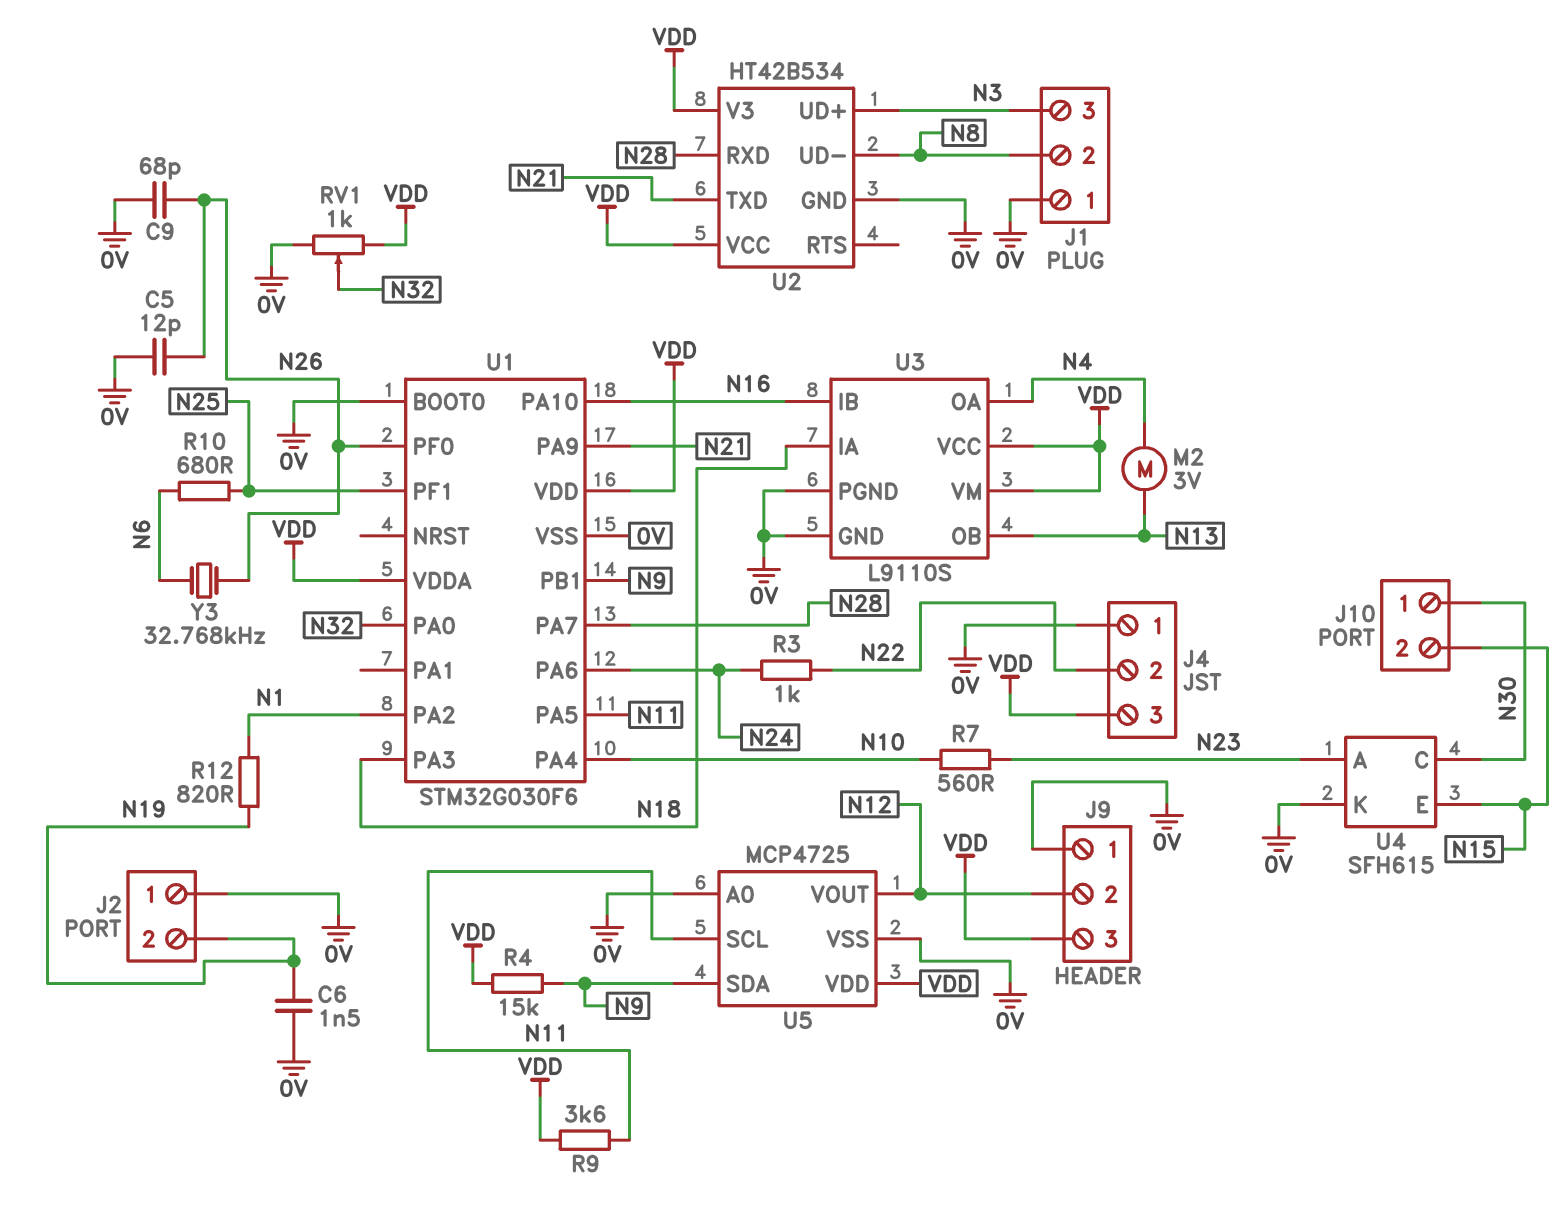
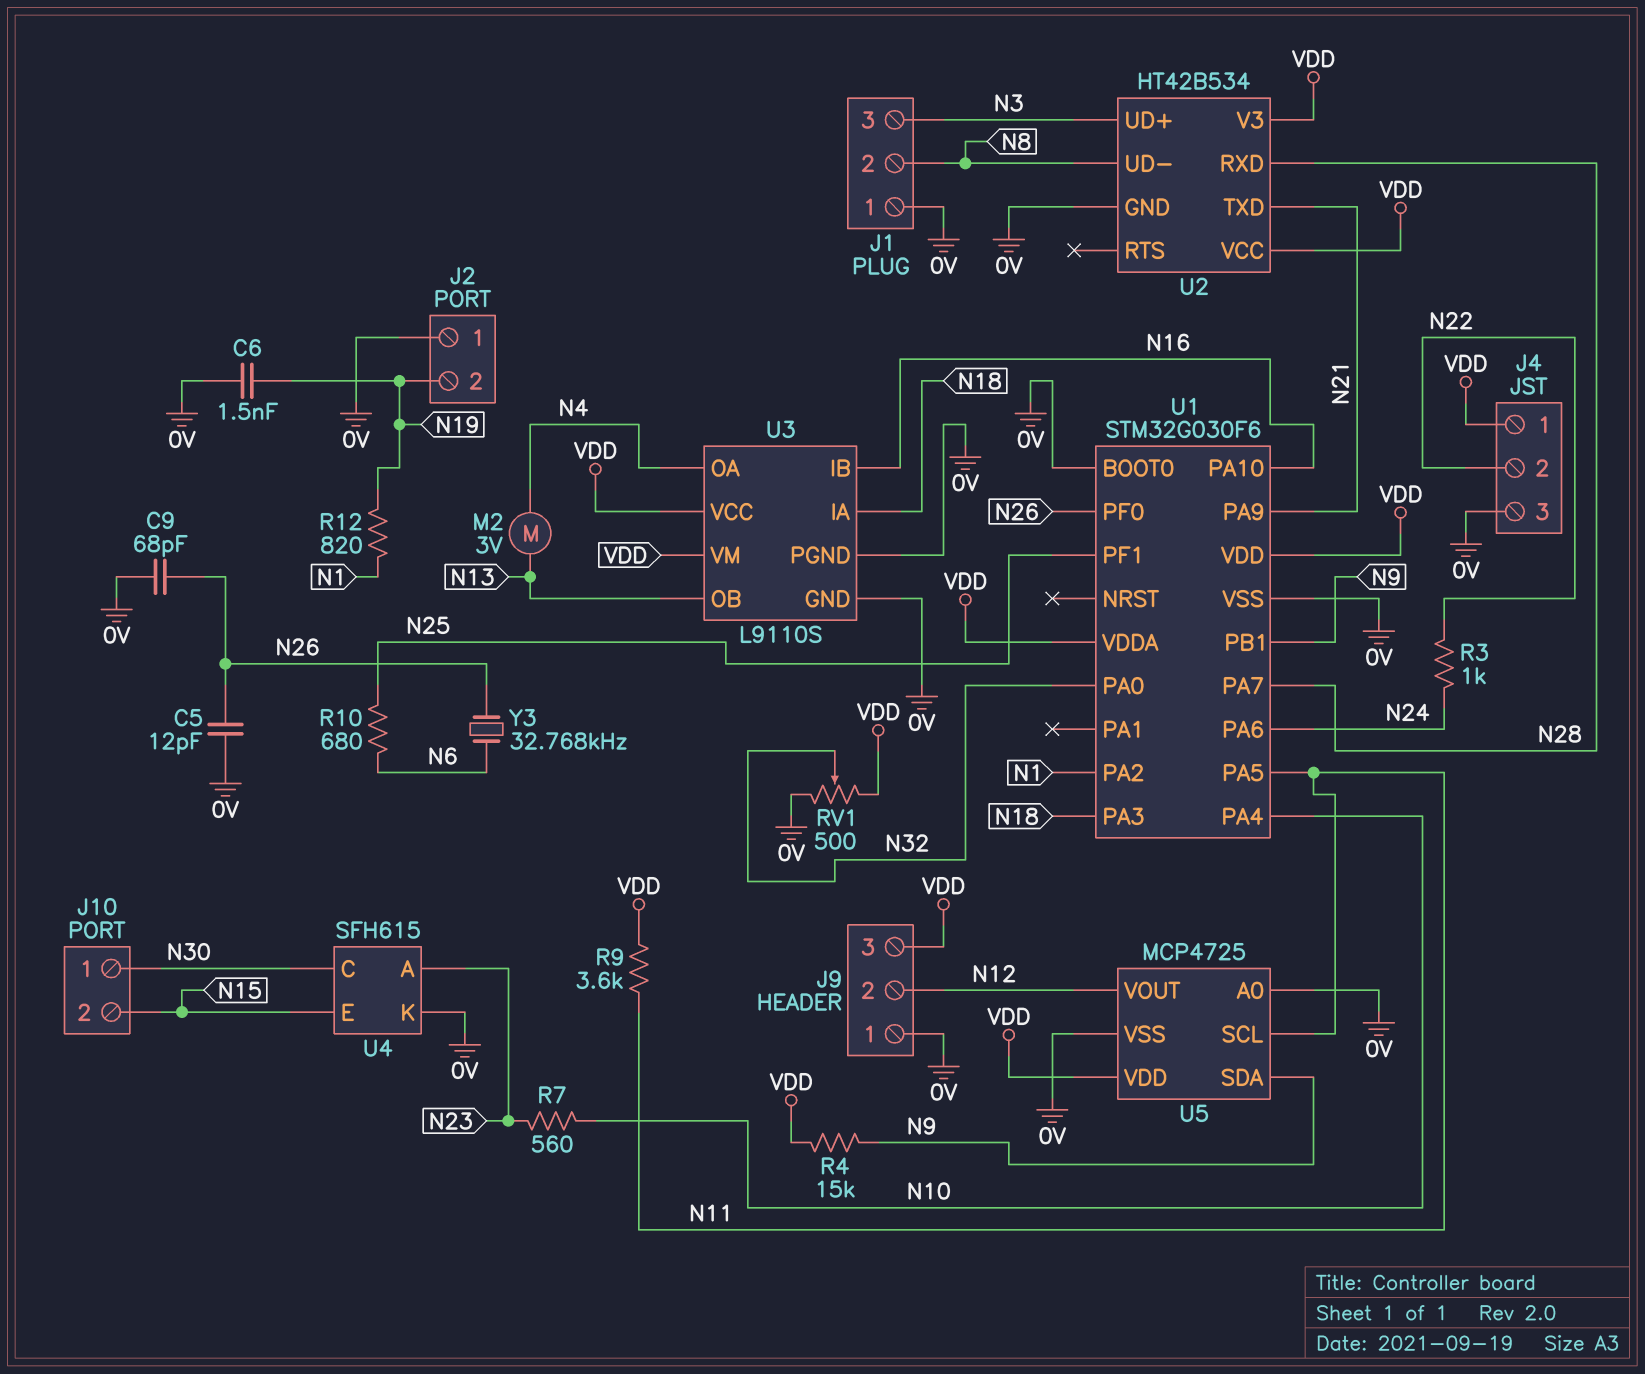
J4 pin 1: 0V -> VDD
J4 pin 3: VDD -> 0V
RV1: 1k (0V, VDD, wiper N32) -> 500 (0V, VDD, wiper N32)

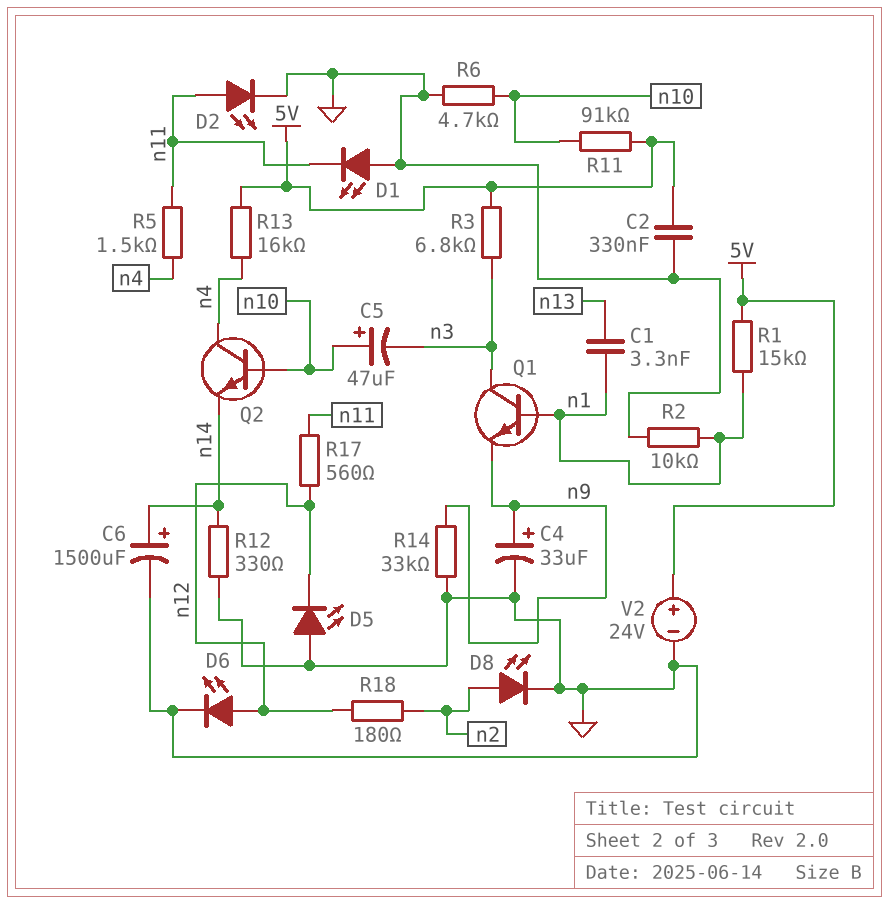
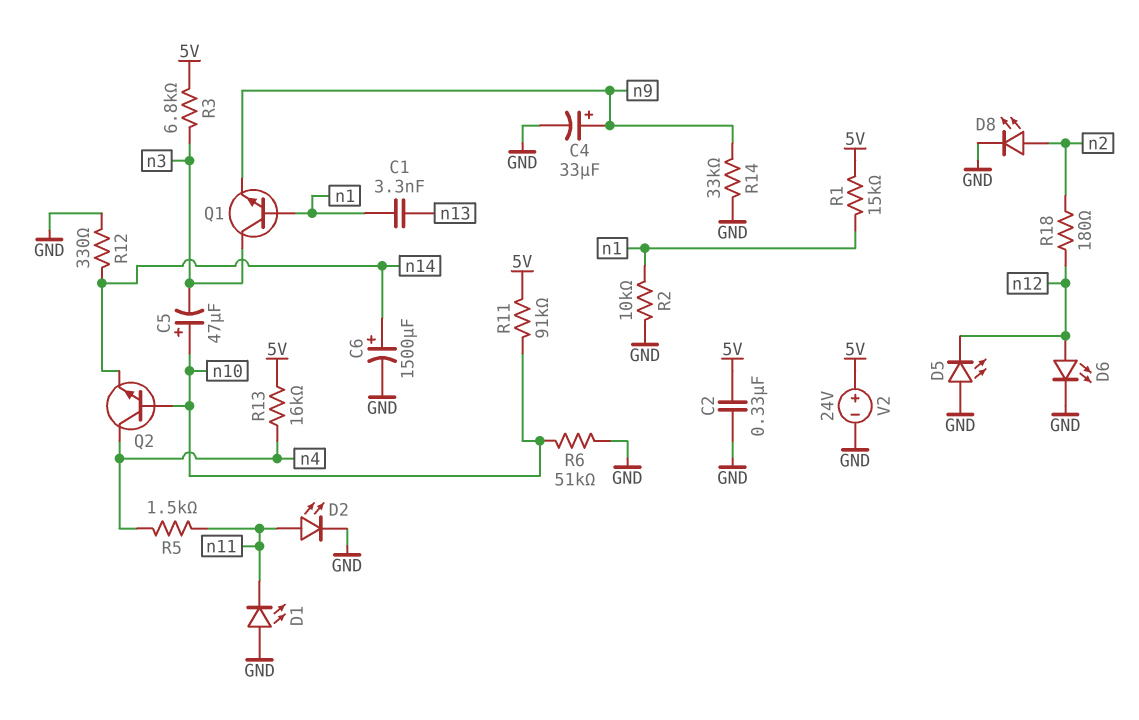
R6: 4.7k (GND, n10) -> 51k (GND, n10)
R17: 560 (n11, n12) -> none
______________________________
Copy the data above word for word. Pictures stay out.

J4 pin 1: 0V -> VDD
J4 pin 3: VDD -> 0V
RV1: 1k (0V, VDD, wiper N32) -> 500 (0V, VDD, wiper N32)

R6: 4.7k (GND, n10) -> 51k (GND, n10)
R17: 560 (n11, n12) -> none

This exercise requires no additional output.